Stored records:
···

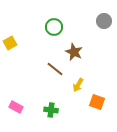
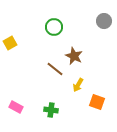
brown star: moved 4 px down
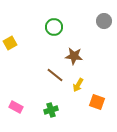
brown star: rotated 18 degrees counterclockwise
brown line: moved 6 px down
green cross: rotated 24 degrees counterclockwise
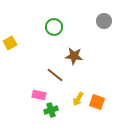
yellow arrow: moved 14 px down
pink rectangle: moved 23 px right, 12 px up; rotated 16 degrees counterclockwise
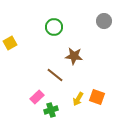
pink rectangle: moved 2 px left, 2 px down; rotated 56 degrees counterclockwise
orange square: moved 5 px up
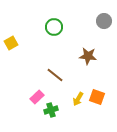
yellow square: moved 1 px right
brown star: moved 14 px right
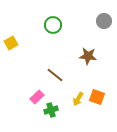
green circle: moved 1 px left, 2 px up
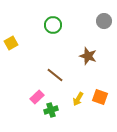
brown star: rotated 12 degrees clockwise
orange square: moved 3 px right
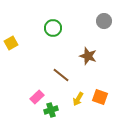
green circle: moved 3 px down
brown line: moved 6 px right
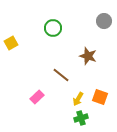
green cross: moved 30 px right, 8 px down
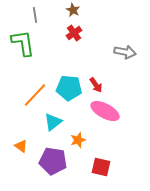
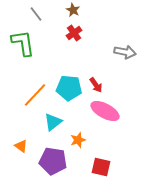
gray line: moved 1 px right, 1 px up; rotated 28 degrees counterclockwise
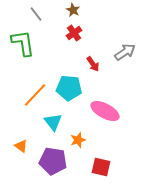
gray arrow: rotated 45 degrees counterclockwise
red arrow: moved 3 px left, 21 px up
cyan triangle: rotated 30 degrees counterclockwise
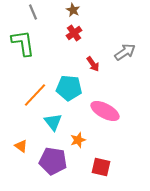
gray line: moved 3 px left, 2 px up; rotated 14 degrees clockwise
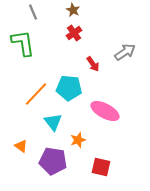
orange line: moved 1 px right, 1 px up
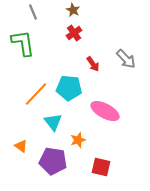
gray arrow: moved 1 px right, 7 px down; rotated 80 degrees clockwise
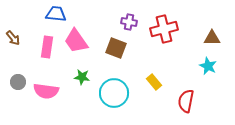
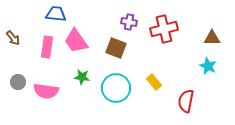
cyan circle: moved 2 px right, 5 px up
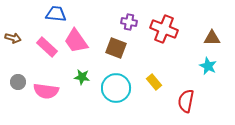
red cross: rotated 36 degrees clockwise
brown arrow: rotated 35 degrees counterclockwise
pink rectangle: rotated 55 degrees counterclockwise
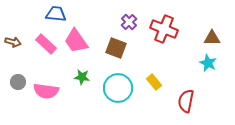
purple cross: rotated 35 degrees clockwise
brown arrow: moved 4 px down
pink rectangle: moved 1 px left, 3 px up
cyan star: moved 3 px up
cyan circle: moved 2 px right
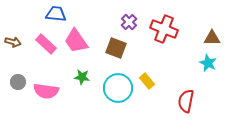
yellow rectangle: moved 7 px left, 1 px up
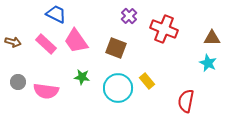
blue trapezoid: rotated 20 degrees clockwise
purple cross: moved 6 px up
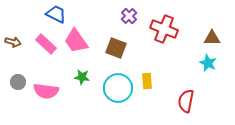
yellow rectangle: rotated 35 degrees clockwise
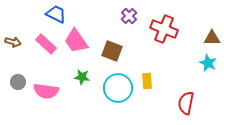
brown square: moved 4 px left, 3 px down
red semicircle: moved 2 px down
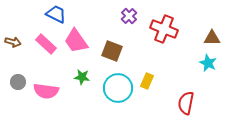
yellow rectangle: rotated 28 degrees clockwise
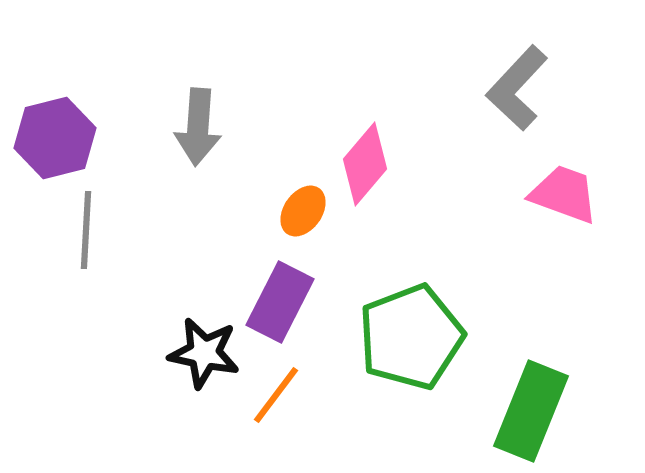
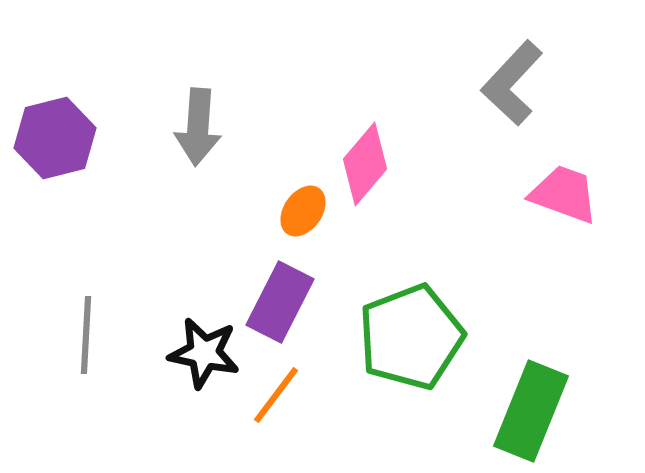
gray L-shape: moved 5 px left, 5 px up
gray line: moved 105 px down
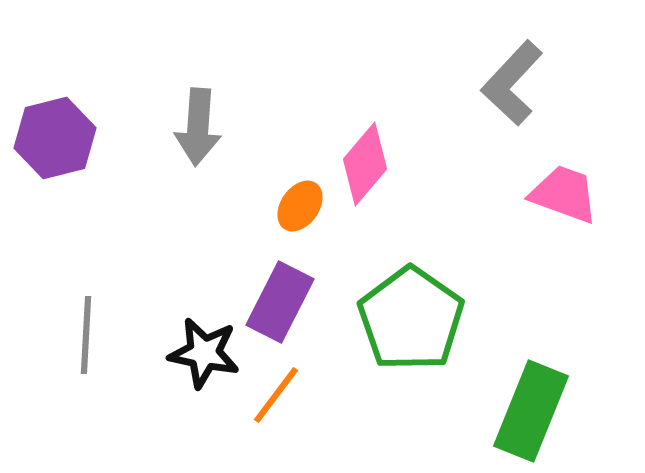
orange ellipse: moved 3 px left, 5 px up
green pentagon: moved 18 px up; rotated 16 degrees counterclockwise
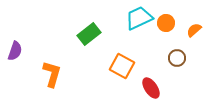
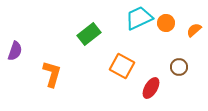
brown circle: moved 2 px right, 9 px down
red ellipse: rotated 65 degrees clockwise
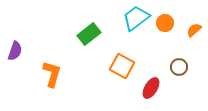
cyan trapezoid: moved 3 px left; rotated 12 degrees counterclockwise
orange circle: moved 1 px left
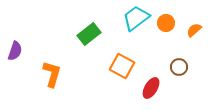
orange circle: moved 1 px right
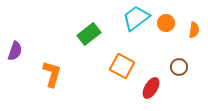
orange semicircle: rotated 140 degrees clockwise
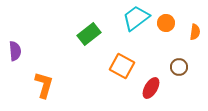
orange semicircle: moved 1 px right, 2 px down
purple semicircle: rotated 24 degrees counterclockwise
orange L-shape: moved 8 px left, 11 px down
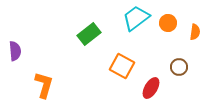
orange circle: moved 2 px right
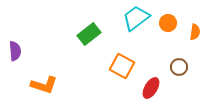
orange L-shape: rotated 92 degrees clockwise
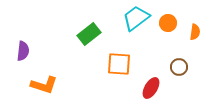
purple semicircle: moved 8 px right; rotated 12 degrees clockwise
orange square: moved 3 px left, 2 px up; rotated 25 degrees counterclockwise
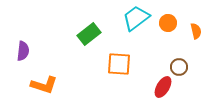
orange semicircle: moved 1 px right, 1 px up; rotated 21 degrees counterclockwise
red ellipse: moved 12 px right, 1 px up
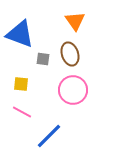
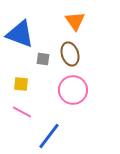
blue line: rotated 8 degrees counterclockwise
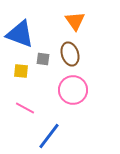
yellow square: moved 13 px up
pink line: moved 3 px right, 4 px up
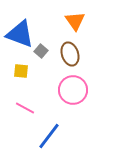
gray square: moved 2 px left, 8 px up; rotated 32 degrees clockwise
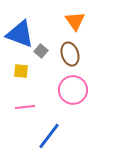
pink line: moved 1 px up; rotated 36 degrees counterclockwise
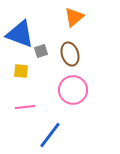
orange triangle: moved 1 px left, 4 px up; rotated 25 degrees clockwise
gray square: rotated 32 degrees clockwise
blue line: moved 1 px right, 1 px up
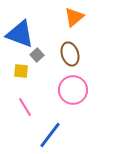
gray square: moved 4 px left, 4 px down; rotated 24 degrees counterclockwise
pink line: rotated 66 degrees clockwise
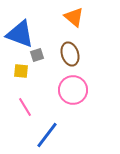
orange triangle: rotated 40 degrees counterclockwise
gray square: rotated 24 degrees clockwise
blue line: moved 3 px left
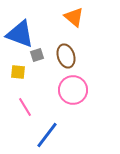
brown ellipse: moved 4 px left, 2 px down
yellow square: moved 3 px left, 1 px down
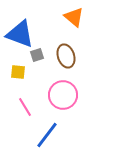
pink circle: moved 10 px left, 5 px down
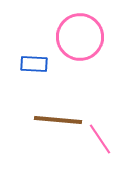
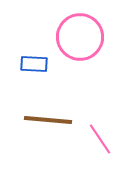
brown line: moved 10 px left
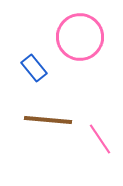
blue rectangle: moved 4 px down; rotated 48 degrees clockwise
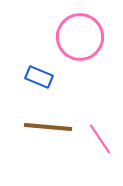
blue rectangle: moved 5 px right, 9 px down; rotated 28 degrees counterclockwise
brown line: moved 7 px down
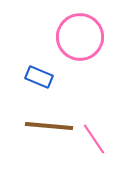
brown line: moved 1 px right, 1 px up
pink line: moved 6 px left
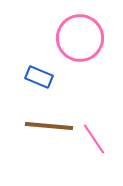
pink circle: moved 1 px down
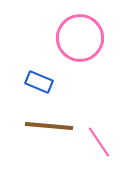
blue rectangle: moved 5 px down
pink line: moved 5 px right, 3 px down
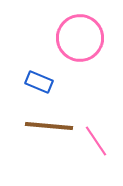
pink line: moved 3 px left, 1 px up
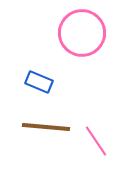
pink circle: moved 2 px right, 5 px up
brown line: moved 3 px left, 1 px down
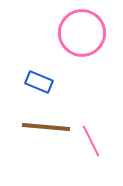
pink line: moved 5 px left; rotated 8 degrees clockwise
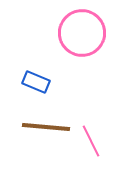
blue rectangle: moved 3 px left
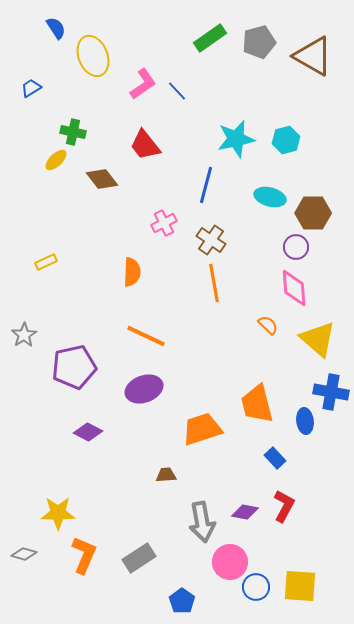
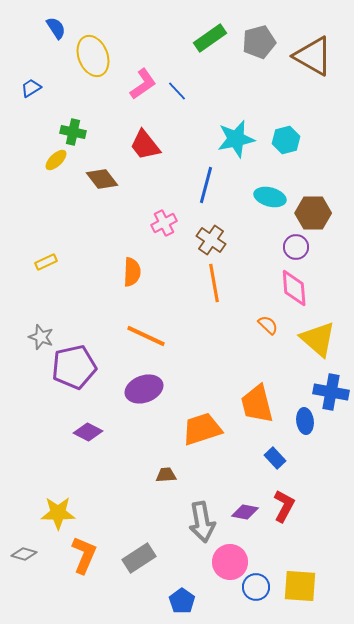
gray star at (24, 335): moved 17 px right, 2 px down; rotated 20 degrees counterclockwise
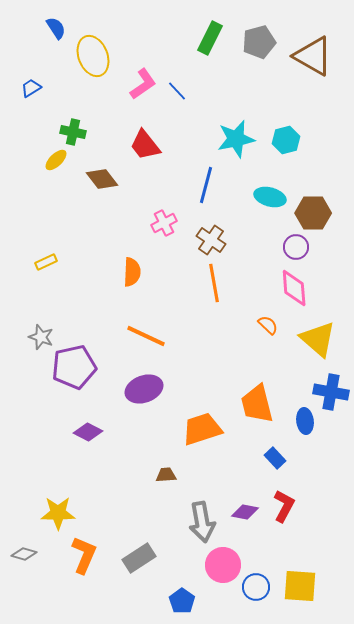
green rectangle at (210, 38): rotated 28 degrees counterclockwise
pink circle at (230, 562): moved 7 px left, 3 px down
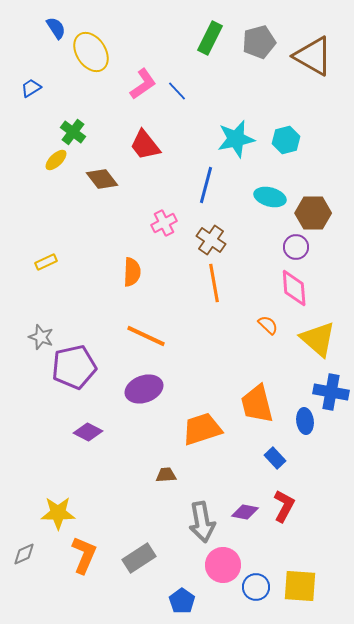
yellow ellipse at (93, 56): moved 2 px left, 4 px up; rotated 12 degrees counterclockwise
green cross at (73, 132): rotated 25 degrees clockwise
gray diamond at (24, 554): rotated 40 degrees counterclockwise
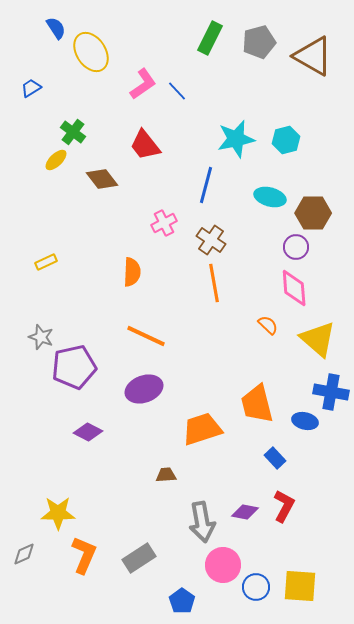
blue ellipse at (305, 421): rotated 70 degrees counterclockwise
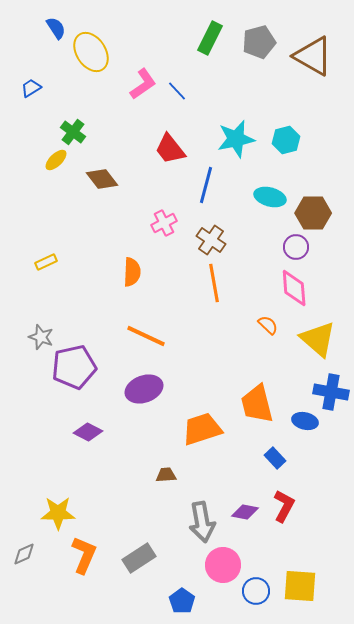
red trapezoid at (145, 145): moved 25 px right, 4 px down
blue circle at (256, 587): moved 4 px down
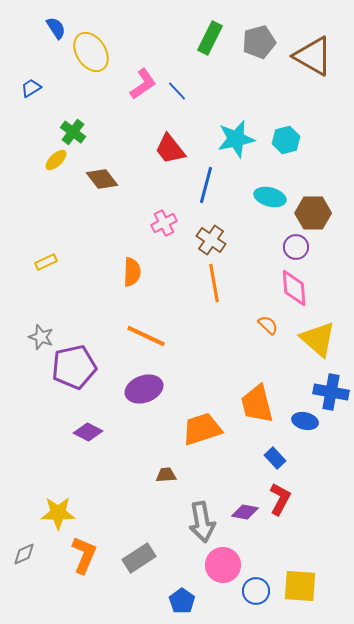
red L-shape at (284, 506): moved 4 px left, 7 px up
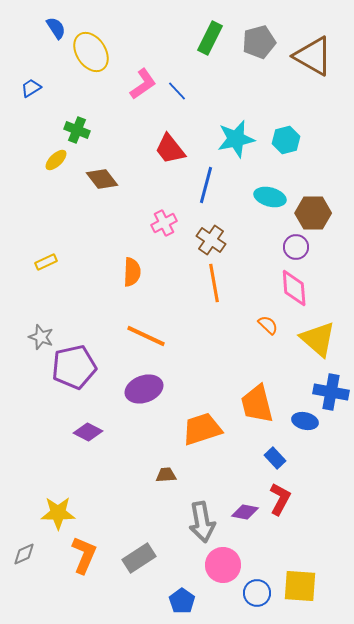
green cross at (73, 132): moved 4 px right, 2 px up; rotated 15 degrees counterclockwise
blue circle at (256, 591): moved 1 px right, 2 px down
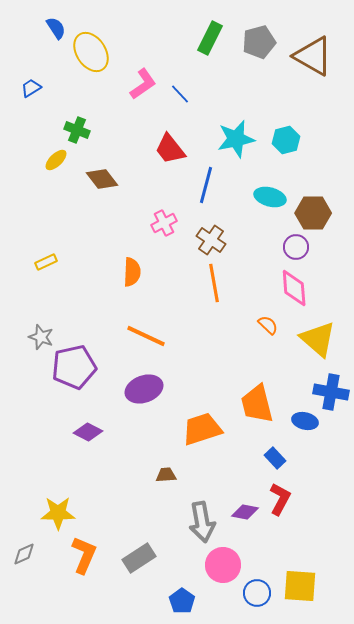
blue line at (177, 91): moved 3 px right, 3 px down
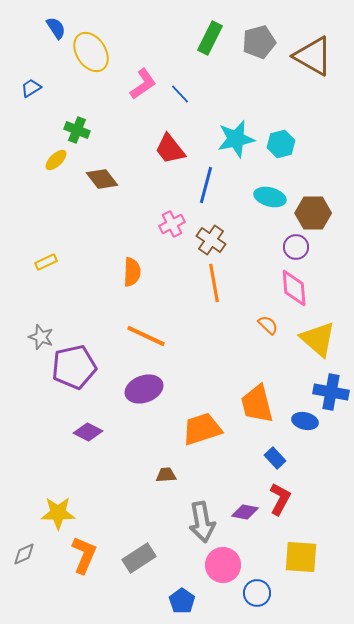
cyan hexagon at (286, 140): moved 5 px left, 4 px down
pink cross at (164, 223): moved 8 px right, 1 px down
yellow square at (300, 586): moved 1 px right, 29 px up
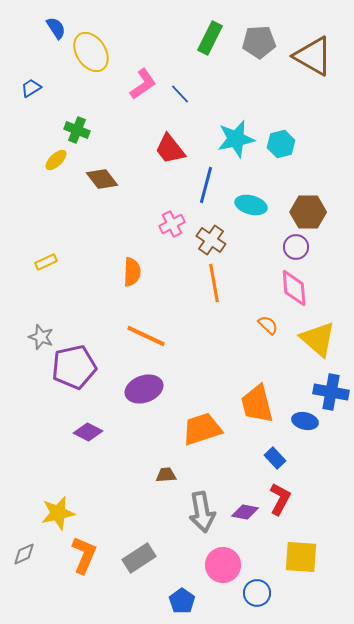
gray pentagon at (259, 42): rotated 12 degrees clockwise
cyan ellipse at (270, 197): moved 19 px left, 8 px down
brown hexagon at (313, 213): moved 5 px left, 1 px up
yellow star at (58, 513): rotated 12 degrees counterclockwise
gray arrow at (202, 522): moved 10 px up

···

[Exercise directions]:
Reproduce the entries from the line containing "orange semicircle: rotated" through the line containing "gray star at", including both of those lines. Leave the pictures out.

[Finished exercise]:
orange semicircle: rotated 140 degrees clockwise
orange semicircle: moved 1 px right, 2 px down
purple semicircle: rotated 24 degrees counterclockwise
orange L-shape: moved 8 px left, 11 px down
orange circle: moved 2 px right
orange L-shape: rotated 92 degrees clockwise
purple semicircle: moved 8 px right; rotated 12 degrees clockwise
orange square: moved 3 px left, 2 px up; rotated 25 degrees counterclockwise
orange semicircle: moved 1 px right, 1 px up; rotated 21 degrees counterclockwise
red ellipse: moved 12 px right, 1 px up
blue line: rotated 8 degrees counterclockwise
yellow square: moved 13 px up
pink line: moved 3 px right, 4 px up
gray square: moved 2 px left, 8 px up; rotated 32 degrees clockwise
pink line: moved 1 px up; rotated 36 degrees counterclockwise
orange triangle: moved 1 px left, 4 px up; rotated 25 degrees clockwise
gray square: rotated 32 degrees clockwise
blue line: moved 1 px right, 1 px up
gray square: moved 4 px left, 4 px down; rotated 24 degrees counterclockwise
pink line: rotated 66 degrees clockwise
orange triangle: rotated 40 degrees counterclockwise
gray square: rotated 24 degrees clockwise
blue line: moved 3 px left
brown ellipse: moved 4 px left, 2 px down
yellow square: moved 3 px left, 1 px down
pink circle: moved 10 px left, 5 px down
brown line: moved 10 px left
blue rectangle: moved 4 px down; rotated 48 degrees clockwise
blue rectangle: moved 5 px right, 9 px down; rotated 28 degrees counterclockwise
brown line: moved 7 px down
brown line: moved 1 px right, 1 px up
pink line: moved 6 px left
pink circle: moved 1 px down
blue rectangle: moved 5 px down
pink line: moved 5 px right, 3 px down
pink line: moved 3 px left, 1 px up
pink circle: moved 2 px right, 5 px up
brown line: moved 3 px left, 1 px down
pink line: moved 5 px left; rotated 8 degrees clockwise
blue rectangle: moved 3 px left
gray star at (24, 335): moved 17 px right, 2 px down; rotated 20 degrees counterclockwise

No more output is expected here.